# [Instructions for the task]
Your task is to filter the entries and copy every line containing the string "round".

[Object state comparisons]

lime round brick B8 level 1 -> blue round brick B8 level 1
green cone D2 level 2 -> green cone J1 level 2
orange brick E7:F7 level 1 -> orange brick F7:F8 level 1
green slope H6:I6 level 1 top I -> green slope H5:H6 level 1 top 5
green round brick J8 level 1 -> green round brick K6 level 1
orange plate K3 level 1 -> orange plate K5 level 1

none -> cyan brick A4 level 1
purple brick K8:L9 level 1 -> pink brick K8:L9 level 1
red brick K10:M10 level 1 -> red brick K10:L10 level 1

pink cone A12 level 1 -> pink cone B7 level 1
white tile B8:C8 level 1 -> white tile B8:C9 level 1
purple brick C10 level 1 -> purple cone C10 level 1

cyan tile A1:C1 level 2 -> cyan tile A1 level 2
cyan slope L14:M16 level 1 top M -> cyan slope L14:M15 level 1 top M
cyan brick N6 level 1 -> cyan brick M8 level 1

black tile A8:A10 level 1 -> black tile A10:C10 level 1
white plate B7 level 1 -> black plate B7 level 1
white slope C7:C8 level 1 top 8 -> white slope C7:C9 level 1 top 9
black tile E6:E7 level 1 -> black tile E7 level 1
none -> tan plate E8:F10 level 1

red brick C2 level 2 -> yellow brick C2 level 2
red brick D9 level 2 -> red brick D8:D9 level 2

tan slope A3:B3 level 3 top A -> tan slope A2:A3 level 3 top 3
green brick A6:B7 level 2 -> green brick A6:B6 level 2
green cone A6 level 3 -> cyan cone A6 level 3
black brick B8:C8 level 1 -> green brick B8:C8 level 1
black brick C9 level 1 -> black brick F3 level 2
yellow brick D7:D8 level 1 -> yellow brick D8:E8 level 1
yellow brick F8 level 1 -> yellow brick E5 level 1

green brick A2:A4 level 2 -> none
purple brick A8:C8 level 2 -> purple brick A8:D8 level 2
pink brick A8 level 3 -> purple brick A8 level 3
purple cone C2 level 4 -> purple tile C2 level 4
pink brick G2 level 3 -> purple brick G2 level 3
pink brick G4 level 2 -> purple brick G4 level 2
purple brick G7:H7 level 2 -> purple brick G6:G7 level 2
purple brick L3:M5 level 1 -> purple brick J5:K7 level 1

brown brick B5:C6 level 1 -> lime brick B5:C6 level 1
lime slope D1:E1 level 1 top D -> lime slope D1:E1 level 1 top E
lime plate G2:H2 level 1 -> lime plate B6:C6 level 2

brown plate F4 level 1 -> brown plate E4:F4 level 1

# [Response for this exercise]
lime round brick B8 level 1 -> blue round brick B8 level 1
green round brick J8 level 1 -> green round brick K6 level 1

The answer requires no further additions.